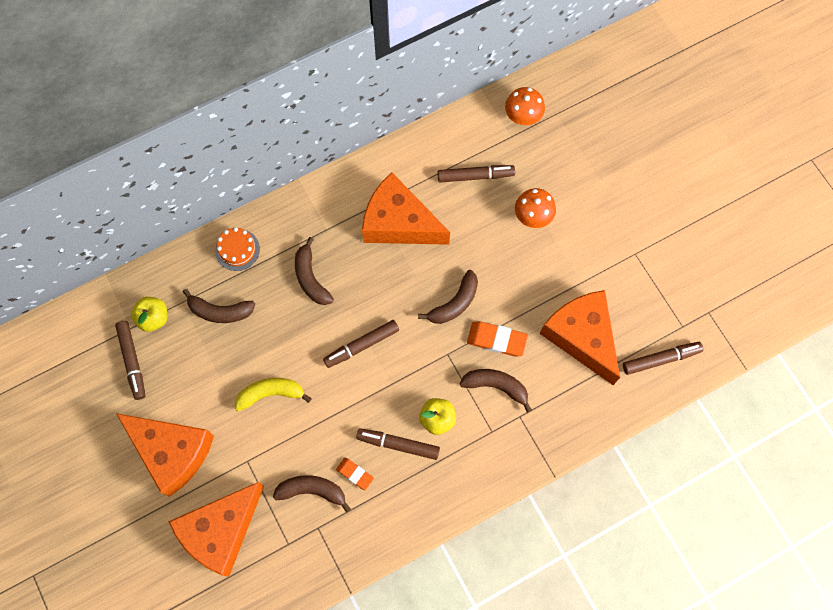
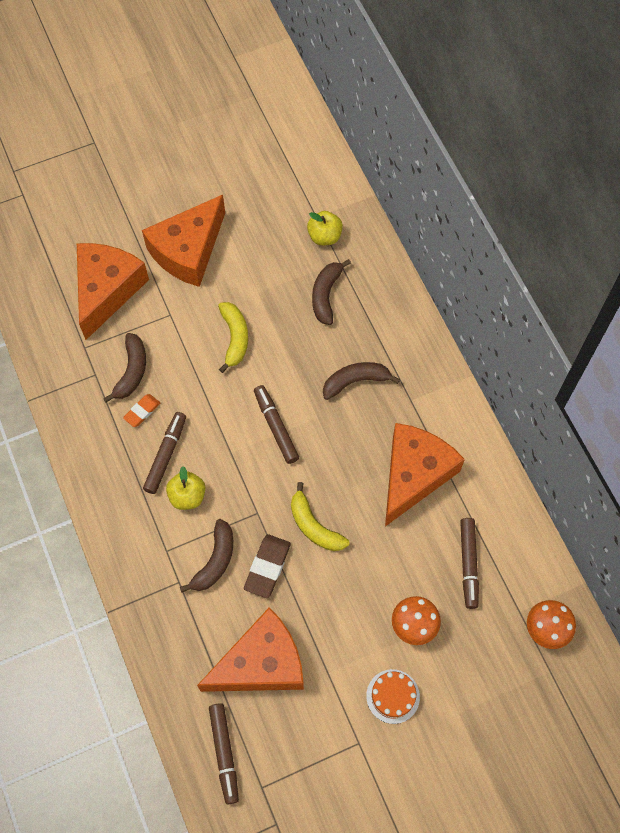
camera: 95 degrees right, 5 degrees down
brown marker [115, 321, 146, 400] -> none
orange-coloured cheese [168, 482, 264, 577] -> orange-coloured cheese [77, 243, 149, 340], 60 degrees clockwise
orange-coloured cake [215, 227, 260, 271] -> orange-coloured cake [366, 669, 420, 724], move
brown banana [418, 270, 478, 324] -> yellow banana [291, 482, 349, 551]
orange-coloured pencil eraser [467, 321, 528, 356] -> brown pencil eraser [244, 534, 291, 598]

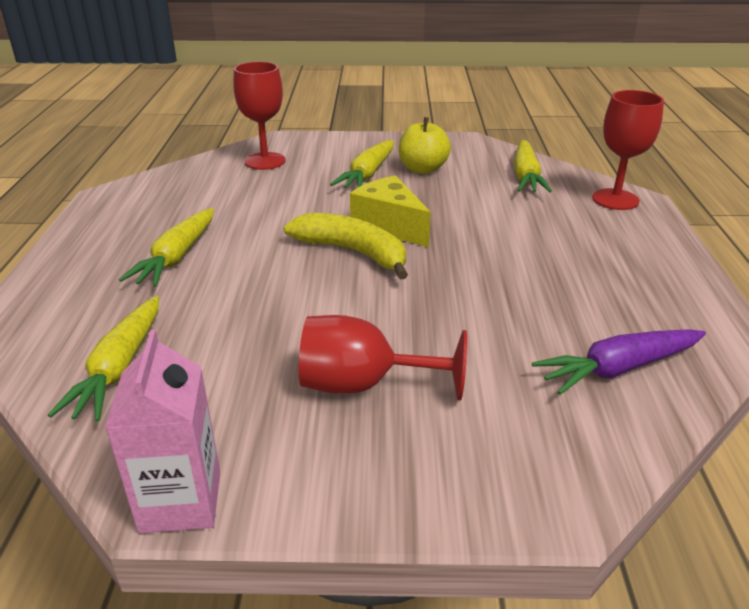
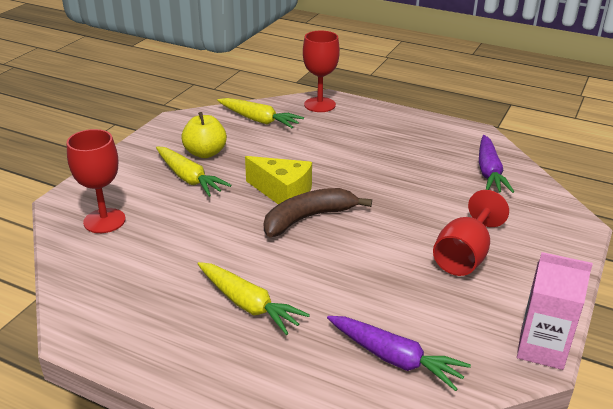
camera: 65 degrees left, 0 degrees up
yellow carrot [48, 296, 159, 422] -> violet carrot [327, 316, 471, 391]
yellow banana [284, 213, 408, 279] -> brown banana [264, 188, 372, 237]
yellow cheese [350, 175, 431, 247] -> yellow cheese [245, 156, 312, 204], 135 degrees counterclockwise

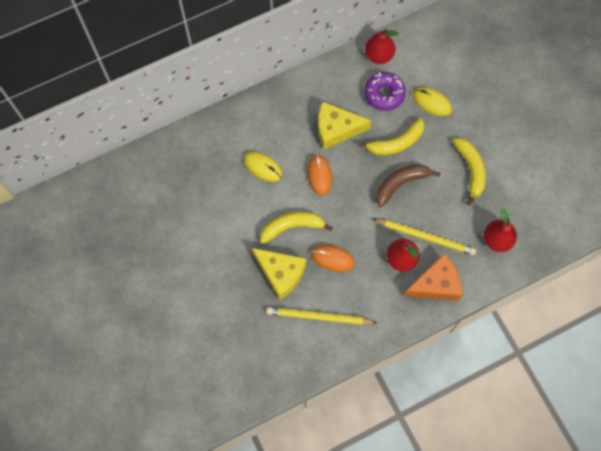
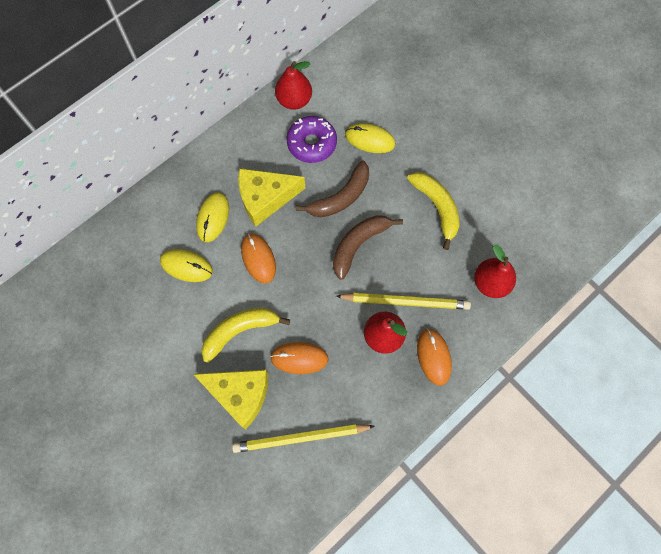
camera: 15 degrees left, 0 degrees up
yellow banana [358, 118, 424, 156] -> brown banana [296, 161, 369, 217]
orange-coloured cheese [404, 253, 463, 301] -> orange-coloured computer mouse [417, 328, 452, 386]
none -> yellow computer mouse [196, 193, 229, 242]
● ● ● ●
* Brief:
The lines from the one that contains "yellow cheese [350, 175, 431, 247]" through the end of the data, repeated exactly and with no pictures, make up the whole answer.

* Final answer:
yellow cheese [350, 175, 431, 247] -> yellow cheese [245, 156, 312, 204], 135 degrees counterclockwise

camera: 15 degrees left, 0 degrees up
yellow banana [358, 118, 424, 156] -> brown banana [296, 161, 369, 217]
orange-coloured cheese [404, 253, 463, 301] -> orange-coloured computer mouse [417, 328, 452, 386]
none -> yellow computer mouse [196, 193, 229, 242]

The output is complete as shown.